#### [Task prompt]
Please filter the data below down to the lines holding the string "none".
[Start of Attachment]
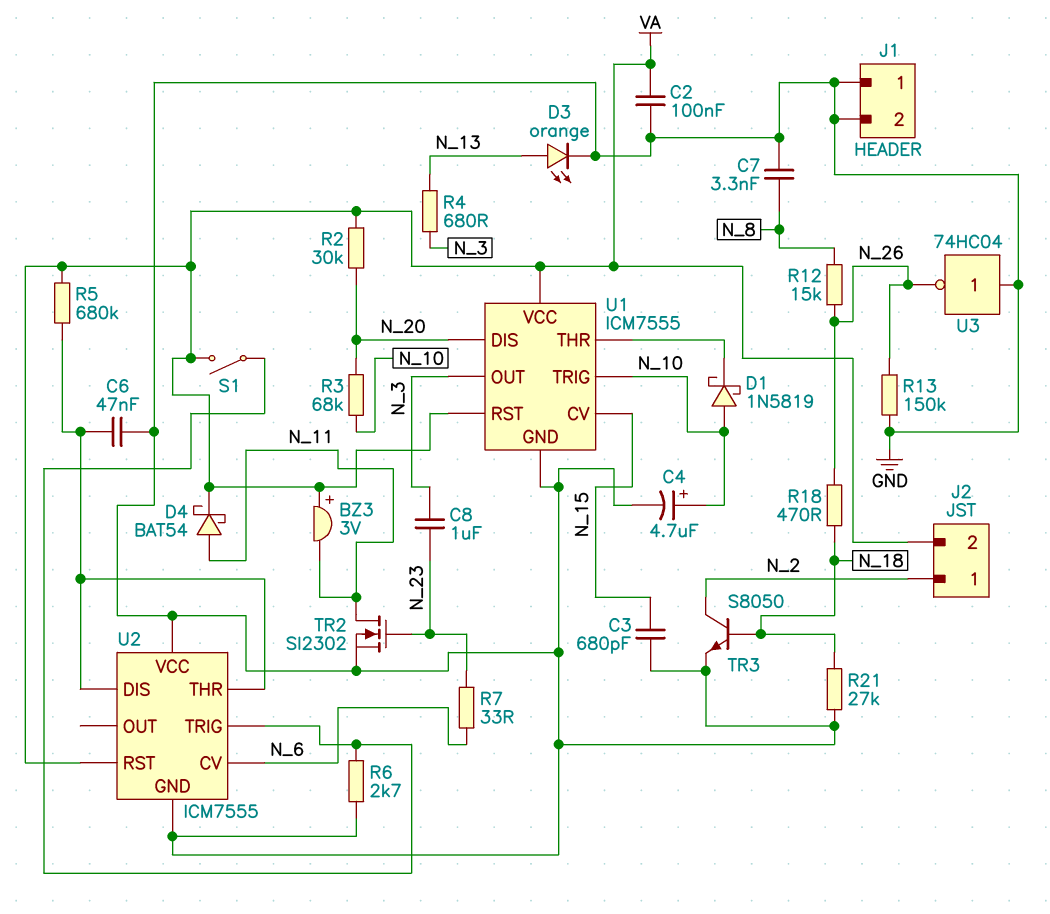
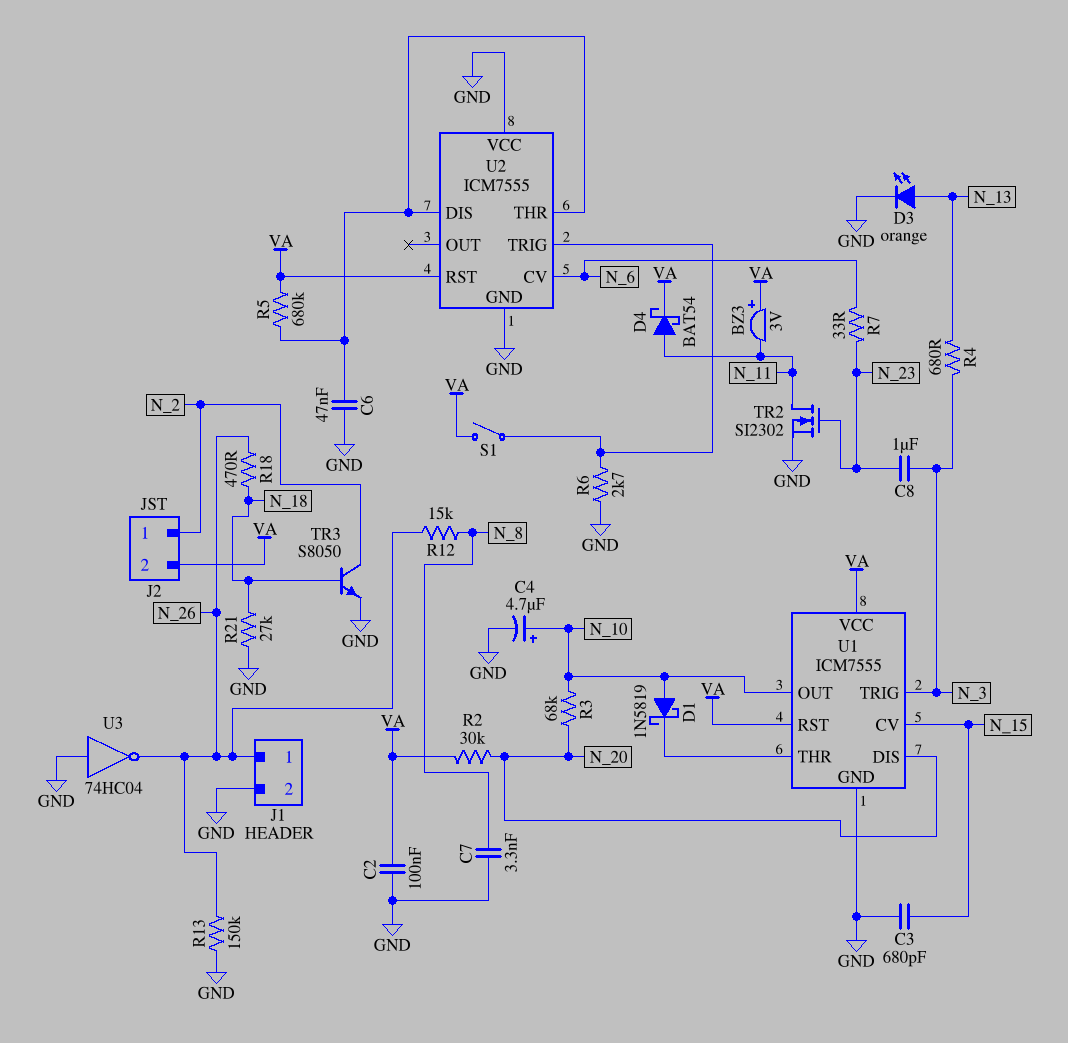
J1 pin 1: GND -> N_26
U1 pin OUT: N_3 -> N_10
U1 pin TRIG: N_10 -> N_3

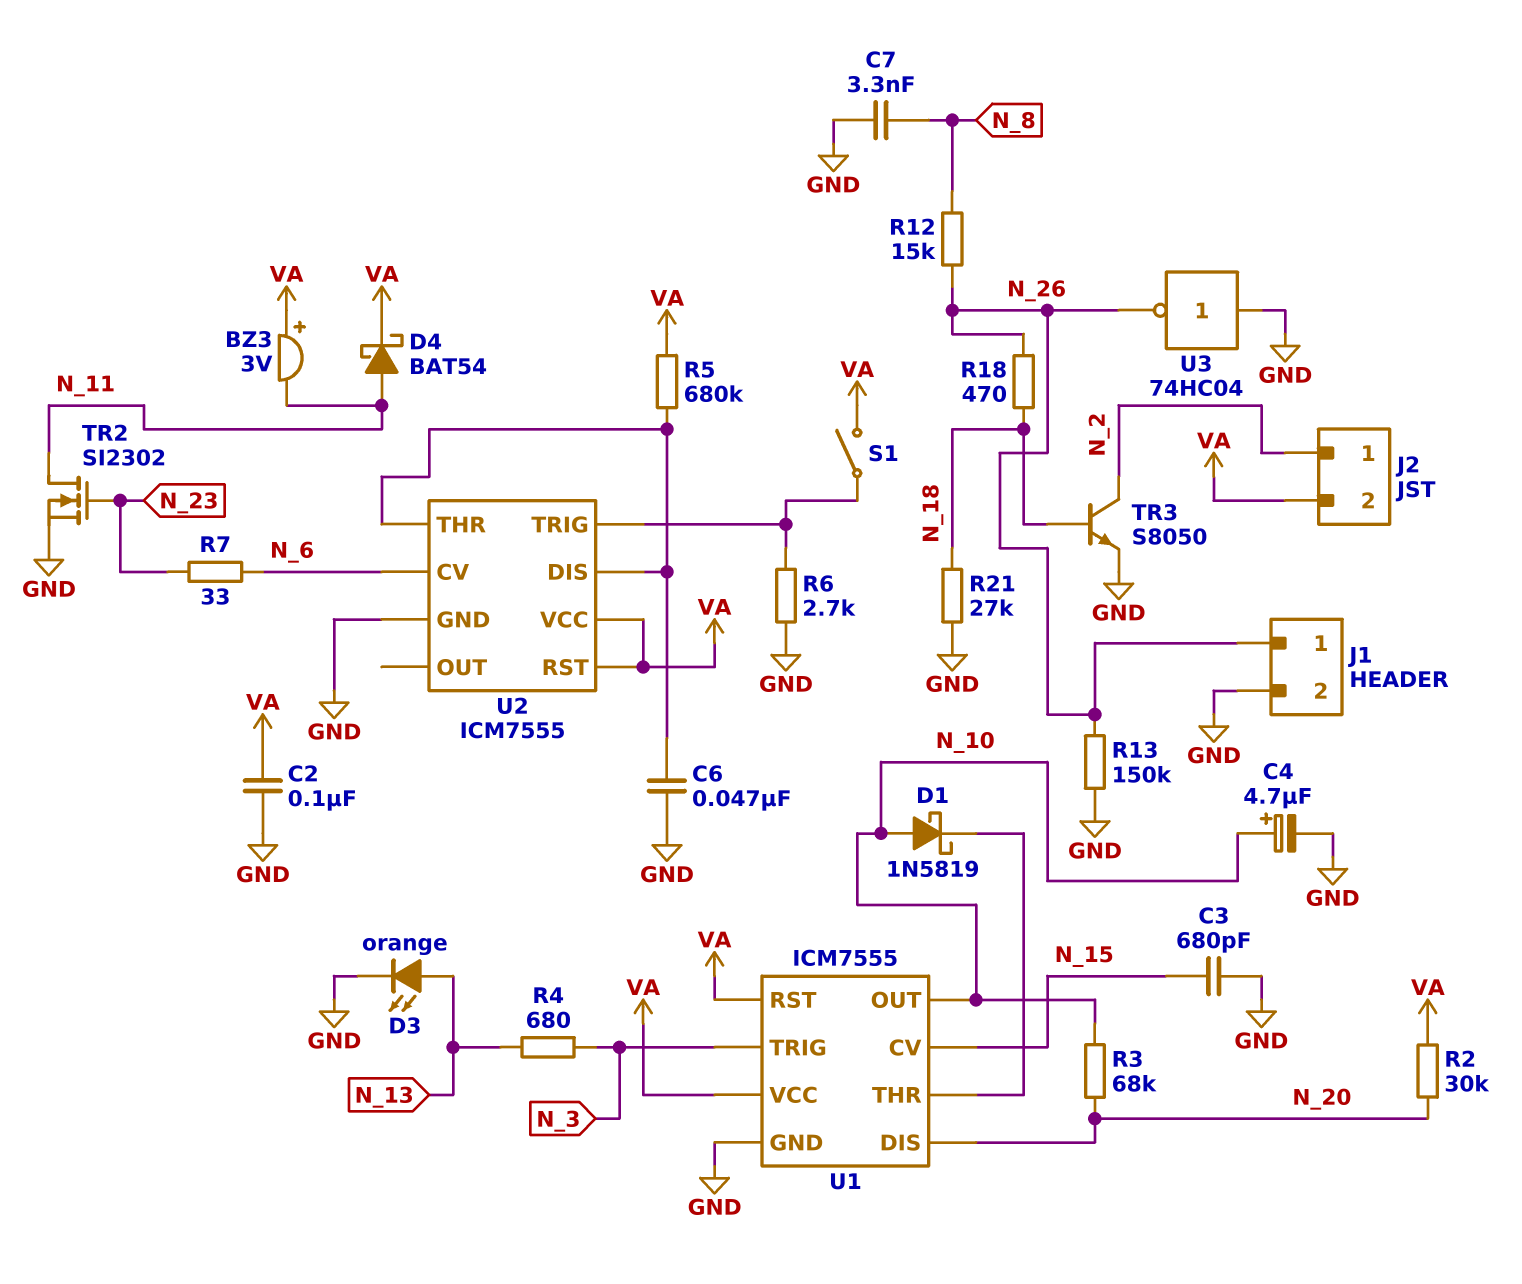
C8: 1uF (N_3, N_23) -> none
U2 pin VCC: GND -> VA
[End of Attachment]
[Start of Attachment]
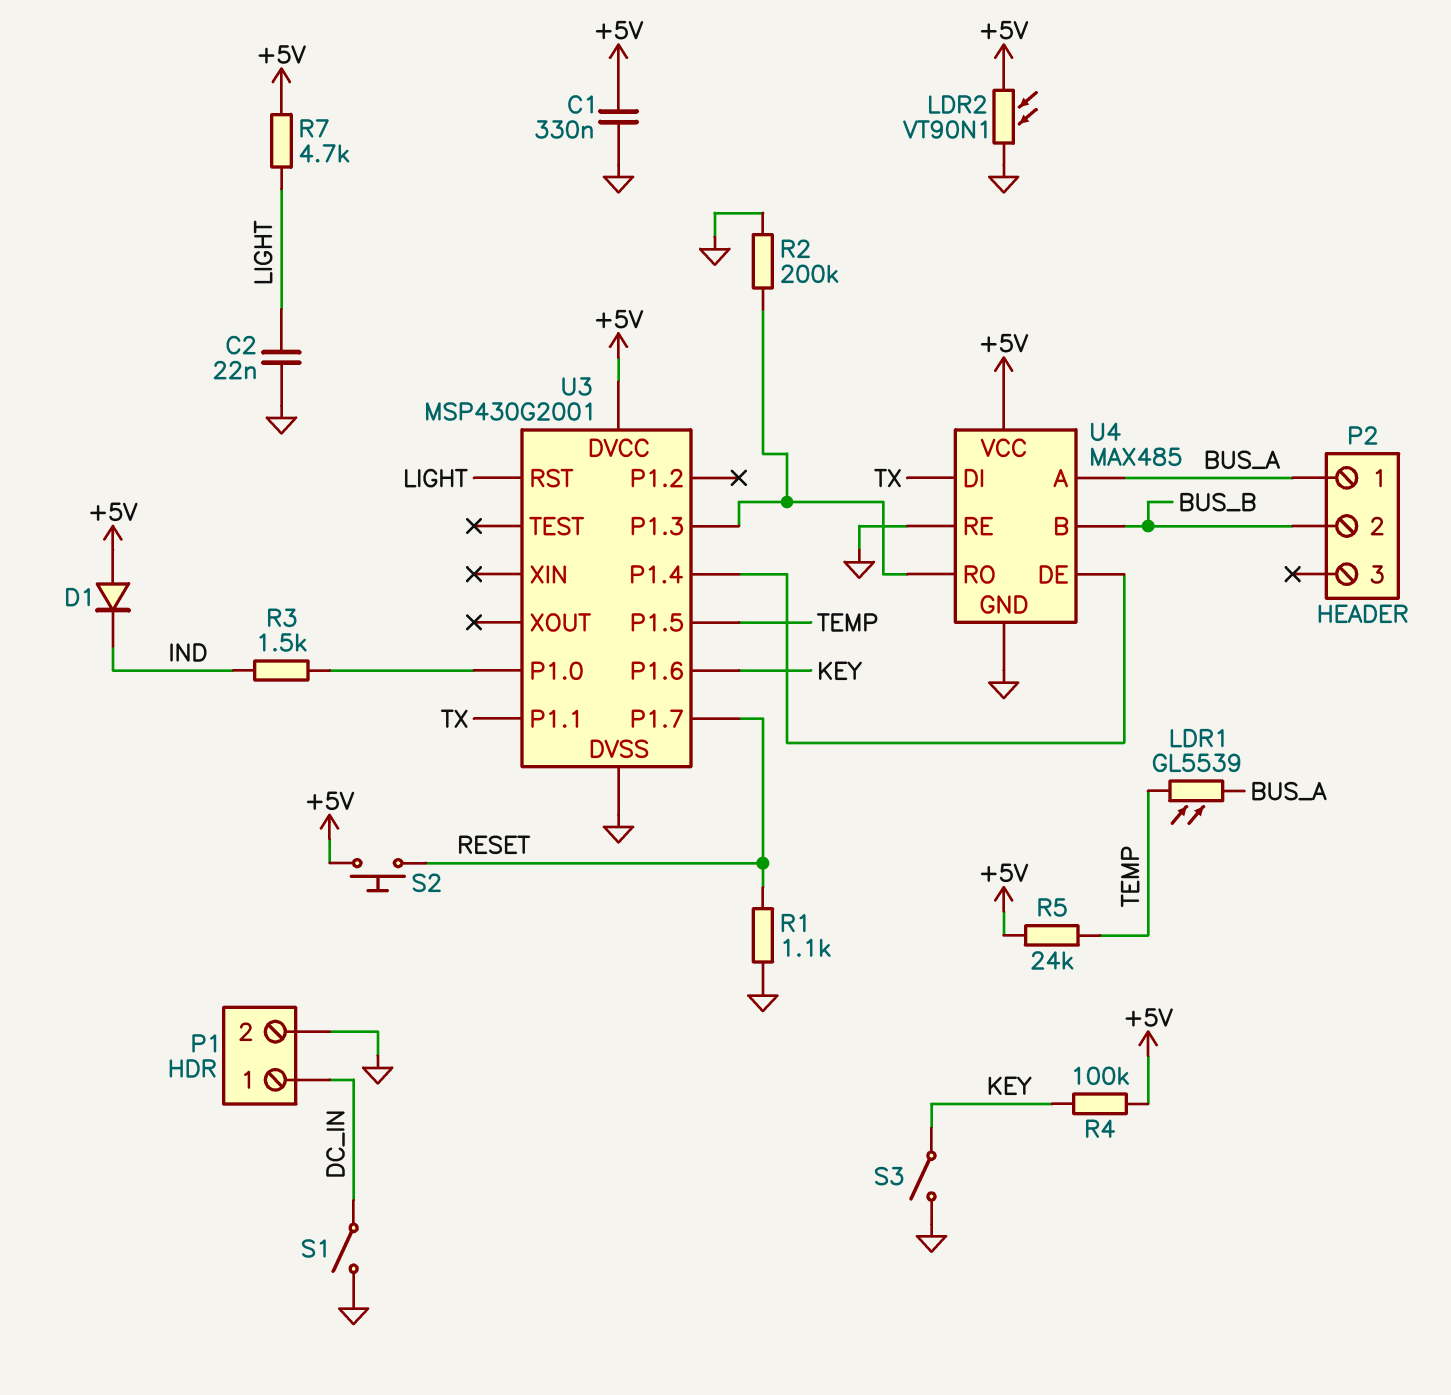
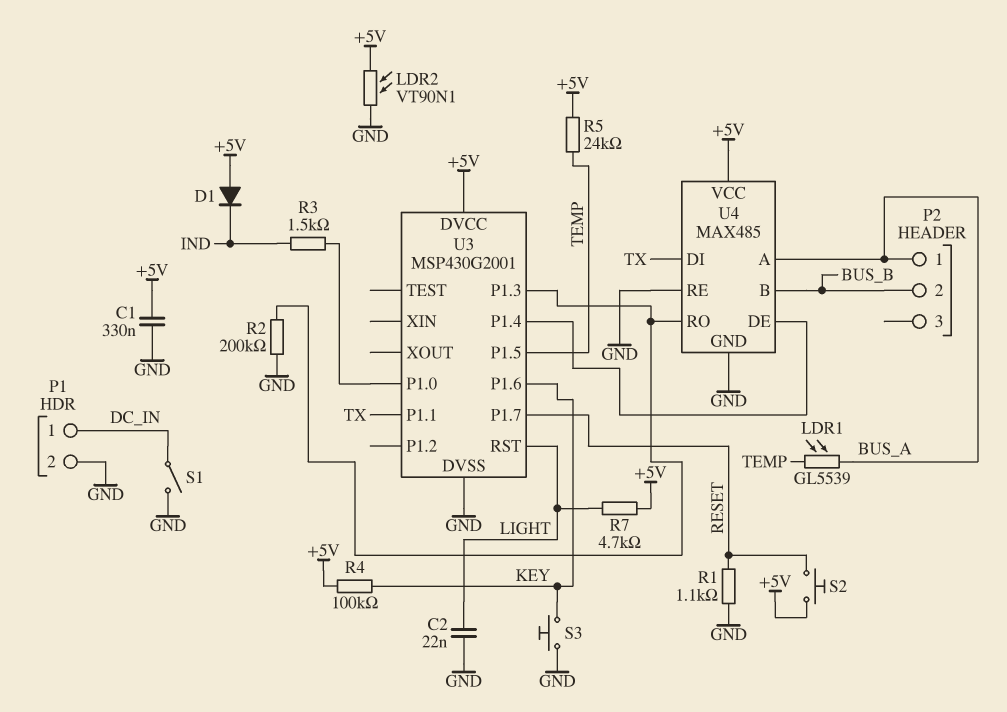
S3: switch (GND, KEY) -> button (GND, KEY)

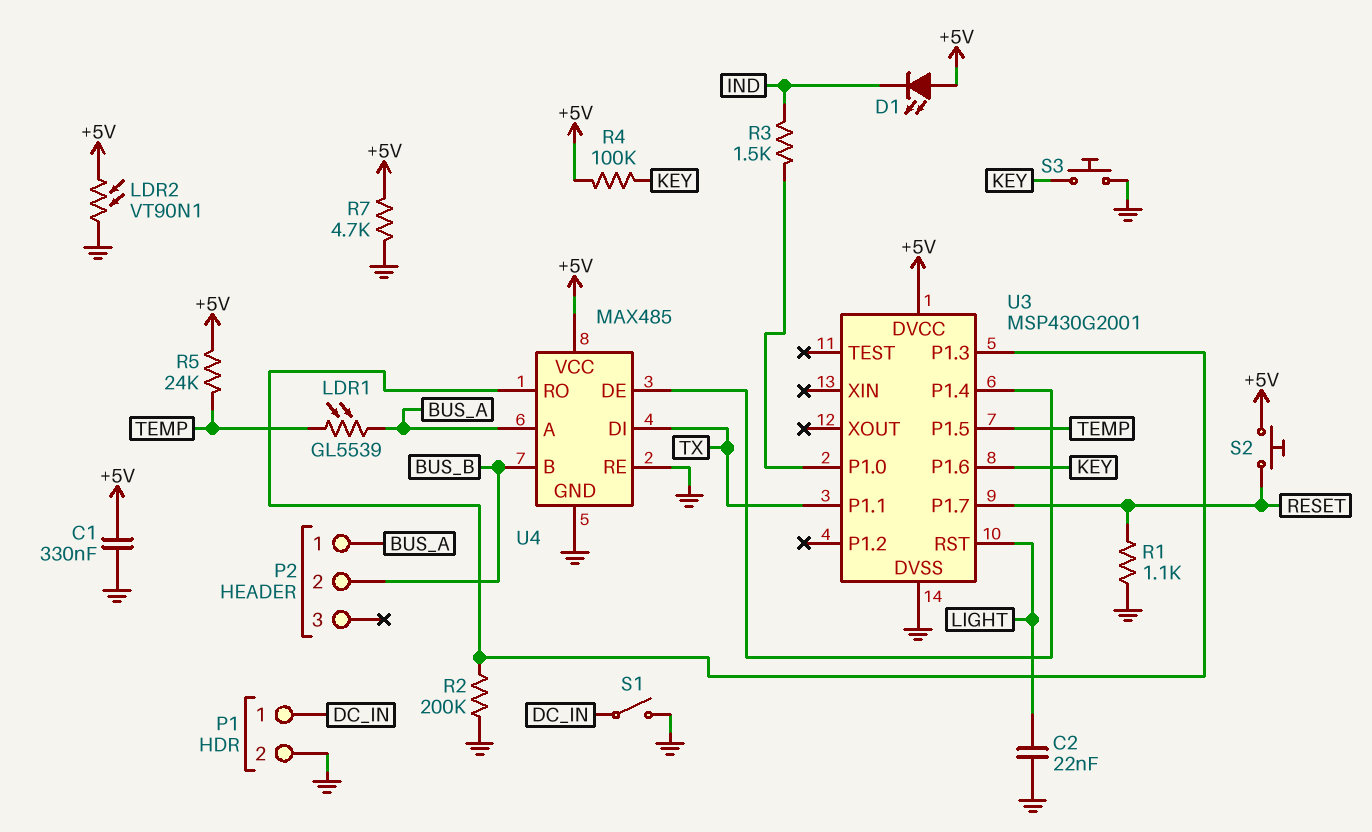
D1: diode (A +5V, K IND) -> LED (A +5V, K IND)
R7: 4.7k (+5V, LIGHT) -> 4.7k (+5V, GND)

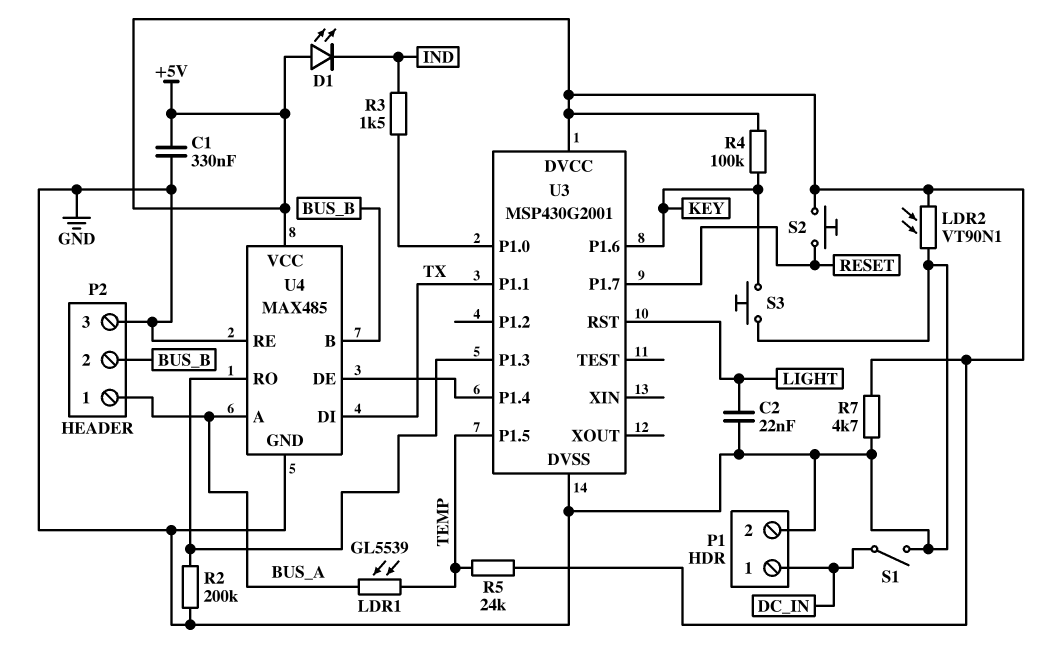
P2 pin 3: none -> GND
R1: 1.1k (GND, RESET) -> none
[End of Attachment]
#### [Output for this exercise]
C8: 1uF (N_3, N_23) -> none
P2 pin 3: none -> GND
R1: 1.1k (GND, RESET) -> none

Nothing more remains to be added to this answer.